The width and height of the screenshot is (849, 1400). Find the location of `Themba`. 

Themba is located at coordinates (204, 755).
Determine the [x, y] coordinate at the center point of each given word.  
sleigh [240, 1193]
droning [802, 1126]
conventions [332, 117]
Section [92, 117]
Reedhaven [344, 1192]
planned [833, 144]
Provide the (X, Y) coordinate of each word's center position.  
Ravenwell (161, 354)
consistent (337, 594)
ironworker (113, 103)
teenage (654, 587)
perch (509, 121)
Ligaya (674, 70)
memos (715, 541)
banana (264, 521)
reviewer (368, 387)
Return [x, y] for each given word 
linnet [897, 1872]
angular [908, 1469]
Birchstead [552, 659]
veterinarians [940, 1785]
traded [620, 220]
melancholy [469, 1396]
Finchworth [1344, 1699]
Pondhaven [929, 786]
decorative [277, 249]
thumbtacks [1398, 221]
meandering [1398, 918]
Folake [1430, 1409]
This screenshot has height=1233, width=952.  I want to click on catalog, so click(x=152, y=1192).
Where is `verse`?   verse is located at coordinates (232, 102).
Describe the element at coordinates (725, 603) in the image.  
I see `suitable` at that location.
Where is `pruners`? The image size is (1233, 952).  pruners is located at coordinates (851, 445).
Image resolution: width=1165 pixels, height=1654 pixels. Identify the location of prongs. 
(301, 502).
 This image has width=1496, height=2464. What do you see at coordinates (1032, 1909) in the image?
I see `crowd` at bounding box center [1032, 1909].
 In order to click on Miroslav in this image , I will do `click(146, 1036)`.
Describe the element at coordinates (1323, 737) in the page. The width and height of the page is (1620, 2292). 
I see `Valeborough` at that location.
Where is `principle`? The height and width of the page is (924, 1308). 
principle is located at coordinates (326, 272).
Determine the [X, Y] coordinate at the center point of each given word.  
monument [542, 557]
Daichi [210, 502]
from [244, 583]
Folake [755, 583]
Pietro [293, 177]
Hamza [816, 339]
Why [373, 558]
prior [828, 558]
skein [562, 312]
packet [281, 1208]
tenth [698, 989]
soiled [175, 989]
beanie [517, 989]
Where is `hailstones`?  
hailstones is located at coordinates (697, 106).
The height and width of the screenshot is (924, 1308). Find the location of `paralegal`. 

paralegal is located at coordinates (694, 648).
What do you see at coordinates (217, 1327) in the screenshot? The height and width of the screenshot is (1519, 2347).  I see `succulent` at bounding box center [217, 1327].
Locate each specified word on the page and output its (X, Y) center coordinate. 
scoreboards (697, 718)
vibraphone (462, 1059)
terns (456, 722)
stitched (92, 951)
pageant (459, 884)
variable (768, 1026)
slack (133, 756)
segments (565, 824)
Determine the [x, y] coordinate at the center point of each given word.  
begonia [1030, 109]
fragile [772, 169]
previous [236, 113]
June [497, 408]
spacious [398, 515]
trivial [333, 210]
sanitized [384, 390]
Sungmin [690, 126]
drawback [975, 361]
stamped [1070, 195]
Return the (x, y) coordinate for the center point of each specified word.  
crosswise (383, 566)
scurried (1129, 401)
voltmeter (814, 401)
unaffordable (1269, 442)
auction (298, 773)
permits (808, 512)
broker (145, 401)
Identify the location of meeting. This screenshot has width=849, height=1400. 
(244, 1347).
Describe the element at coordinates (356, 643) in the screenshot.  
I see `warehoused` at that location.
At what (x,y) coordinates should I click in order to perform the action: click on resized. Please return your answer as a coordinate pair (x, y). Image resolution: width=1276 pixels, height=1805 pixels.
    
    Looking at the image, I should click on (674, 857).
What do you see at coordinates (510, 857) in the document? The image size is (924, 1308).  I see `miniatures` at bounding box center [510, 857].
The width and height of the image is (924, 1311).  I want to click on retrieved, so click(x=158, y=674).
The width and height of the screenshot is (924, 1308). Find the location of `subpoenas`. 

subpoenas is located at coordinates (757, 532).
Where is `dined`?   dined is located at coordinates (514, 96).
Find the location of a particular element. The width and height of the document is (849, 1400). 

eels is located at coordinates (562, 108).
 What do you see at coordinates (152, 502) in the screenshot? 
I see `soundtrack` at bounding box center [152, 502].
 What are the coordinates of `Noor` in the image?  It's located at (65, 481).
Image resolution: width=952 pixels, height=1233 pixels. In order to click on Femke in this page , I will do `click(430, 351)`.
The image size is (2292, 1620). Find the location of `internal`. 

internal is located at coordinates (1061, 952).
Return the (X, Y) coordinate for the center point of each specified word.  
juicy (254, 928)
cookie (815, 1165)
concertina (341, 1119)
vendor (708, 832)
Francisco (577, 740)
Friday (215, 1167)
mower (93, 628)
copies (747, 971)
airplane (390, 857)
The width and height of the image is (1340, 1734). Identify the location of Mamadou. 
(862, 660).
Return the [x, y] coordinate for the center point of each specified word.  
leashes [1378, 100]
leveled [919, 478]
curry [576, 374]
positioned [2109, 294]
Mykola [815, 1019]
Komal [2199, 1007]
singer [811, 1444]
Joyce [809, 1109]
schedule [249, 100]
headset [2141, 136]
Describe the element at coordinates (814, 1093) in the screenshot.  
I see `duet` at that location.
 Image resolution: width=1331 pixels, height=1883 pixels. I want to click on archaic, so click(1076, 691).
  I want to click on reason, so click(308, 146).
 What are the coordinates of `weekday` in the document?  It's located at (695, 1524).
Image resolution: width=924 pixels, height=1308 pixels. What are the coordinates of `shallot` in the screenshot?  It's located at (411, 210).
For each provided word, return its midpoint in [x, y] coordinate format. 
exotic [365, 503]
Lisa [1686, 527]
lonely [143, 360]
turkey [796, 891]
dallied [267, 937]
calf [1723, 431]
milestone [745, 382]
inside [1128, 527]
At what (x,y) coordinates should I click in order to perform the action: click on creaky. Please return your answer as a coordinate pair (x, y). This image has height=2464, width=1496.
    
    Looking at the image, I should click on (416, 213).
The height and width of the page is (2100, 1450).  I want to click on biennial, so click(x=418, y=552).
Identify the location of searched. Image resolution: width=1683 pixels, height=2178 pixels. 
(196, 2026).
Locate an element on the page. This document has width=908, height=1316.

#### [Exercise goal]
Copy all of the items above, line for line, without changing anything.

#### [The completed task]
The width and height of the screenshot is (849, 1400). Find the location of `Themba`. 

Themba is located at coordinates (204, 755).
Determine the [x, y] coordinate at the center point of each given word.  
sleigh [240, 1193]
droning [802, 1126]
conventions [332, 117]
Section [92, 117]
Reedhaven [344, 1192]
planned [833, 144]
Provide the (X, Y) coordinate of each word's center position.  
Ravenwell (161, 354)
consistent (337, 594)
ironworker (113, 103)
teenage (654, 587)
perch (509, 121)
Ligaya (674, 70)
memos (715, 541)
banana (264, 521)
reviewer (368, 387)
Return [x, y] for each given word 
linnet [897, 1872]
angular [908, 1469]
Birchstead [552, 659]
veterinarians [940, 1785]
traded [620, 220]
melancholy [469, 1396]
Finchworth [1344, 1699]
Pondhaven [929, 786]
decorative [277, 249]
thumbtacks [1398, 221]
meandering [1398, 918]
Folake [1430, 1409]
This screenshot has height=1233, width=952.  I want to click on catalog, so click(x=152, y=1192).
Where is `verse`?   verse is located at coordinates (232, 102).
Describe the element at coordinates (725, 603) in the image.  
I see `suitable` at that location.
Where is `pruners`? The image size is (1233, 952).  pruners is located at coordinates (851, 445).
Image resolution: width=1165 pixels, height=1654 pixels. Identify the location of prongs. 
(301, 502).
 This image has width=1496, height=2464. What do you see at coordinates (1032, 1909) in the image?
I see `crowd` at bounding box center [1032, 1909].
 In order to click on Miroslav in this image , I will do `click(146, 1036)`.
Describe the element at coordinates (1323, 737) in the page. The width and height of the page is (1620, 2292). 
I see `Valeborough` at that location.
Where is `principle`? The height and width of the page is (924, 1308). 
principle is located at coordinates (326, 272).
Determine the [X, Y] coordinate at the center point of each given word.  
monument [542, 557]
Daichi [210, 502]
from [244, 583]
Folake [755, 583]
Pietro [293, 177]
Hamza [816, 339]
Why [373, 558]
prior [828, 558]
skein [562, 312]
packet [281, 1208]
tenth [698, 989]
soiled [175, 989]
beanie [517, 989]
Where is `hailstones`?  
hailstones is located at coordinates (697, 106).
The height and width of the screenshot is (924, 1308). Find the location of `paralegal`. 

paralegal is located at coordinates (694, 648).
What do you see at coordinates (217, 1327) in the screenshot? The height and width of the screenshot is (1519, 2347).  I see `succulent` at bounding box center [217, 1327].
Locate each specified word on the page and output its (X, Y) center coordinate. 
scoreboards (697, 718)
vibraphone (462, 1059)
terns (456, 722)
stitched (92, 951)
pageant (459, 884)
variable (768, 1026)
slack (133, 756)
segments (565, 824)
Determine the [x, y] coordinate at the center point of each given word.  
begonia [1030, 109]
fragile [772, 169]
previous [236, 113]
June [497, 408]
spacious [398, 515]
trivial [333, 210]
sanitized [384, 390]
Sungmin [690, 126]
drawback [975, 361]
stamped [1070, 195]
Return the (x, y) coordinate for the center point of each specified word.  
crosswise (383, 566)
scurried (1129, 401)
voltmeter (814, 401)
unaffordable (1269, 442)
auction (298, 773)
permits (808, 512)
broker (145, 401)
Identify the location of meeting. This screenshot has width=849, height=1400. 
(244, 1347).
Describe the element at coordinates (356, 643) in the screenshot.  
I see `warehoused` at that location.
At what (x,y) coordinates should I click in order to perform the action: click on resized. Please return your answer as a coordinate pair (x, y). Image resolution: width=1276 pixels, height=1805 pixels.
    
    Looking at the image, I should click on (674, 857).
What do you see at coordinates (510, 857) in the document? The image size is (924, 1308).  I see `miniatures` at bounding box center [510, 857].
The width and height of the image is (924, 1311).  I want to click on retrieved, so click(x=158, y=674).
The width and height of the screenshot is (924, 1308). Find the location of `subpoenas`. 

subpoenas is located at coordinates (757, 532).
Where is `dined`?   dined is located at coordinates (514, 96).
Find the location of a particular element. The width and height of the document is (849, 1400). 

eels is located at coordinates (562, 108).
 What do you see at coordinates (152, 502) in the screenshot? 
I see `soundtrack` at bounding box center [152, 502].
 What are the coordinates of `Noor` in the image?  It's located at (65, 481).
Image resolution: width=952 pixels, height=1233 pixels. In order to click on Femke in this page , I will do `click(430, 351)`.
The image size is (2292, 1620). Find the location of `internal`. 

internal is located at coordinates (1061, 952).
Return the (X, Y) coordinate for the center point of each specified word.  
juicy (254, 928)
cookie (815, 1165)
concertina (341, 1119)
vendor (708, 832)
Francisco (577, 740)
Friday (215, 1167)
mower (93, 628)
copies (747, 971)
airplane (390, 857)
The width and height of the image is (1340, 1734). Identify the location of Mamadou. 
(862, 660).
Return the [x, y] coordinate for the center point of each specified word.  
leashes [1378, 100]
leveled [919, 478]
curry [576, 374]
positioned [2109, 294]
Mykola [815, 1019]
Komal [2199, 1007]
singer [811, 1444]
Joyce [809, 1109]
schedule [249, 100]
headset [2141, 136]
Describe the element at coordinates (814, 1093) in the screenshot.  
I see `duet` at that location.
 Image resolution: width=1331 pixels, height=1883 pixels. I want to click on archaic, so click(1076, 691).
  I want to click on reason, so click(308, 146).
 What are the coordinates of `weekday` in the document?  It's located at (695, 1524).
Image resolution: width=924 pixels, height=1308 pixels. What are the coordinates of `shallot` in the screenshot?  It's located at (411, 210).
For each provided word, return its midpoint in [x, y] coordinate format. 
exotic [365, 503]
Lisa [1686, 527]
lonely [143, 360]
turkey [796, 891]
dallied [267, 937]
calf [1723, 431]
milestone [745, 382]
inside [1128, 527]
At what (x,y) coordinates should I click in order to perform the action: click on creaky. Please return your answer as a coordinate pair (x, y). This image has height=2464, width=1496.
    
    Looking at the image, I should click on (416, 213).
The height and width of the page is (2100, 1450).  I want to click on biennial, so click(x=418, y=552).
Identify the location of searched. Image resolution: width=1683 pixels, height=2178 pixels. 
(196, 2026).
Locate an element on the page. This document has width=908, height=1316.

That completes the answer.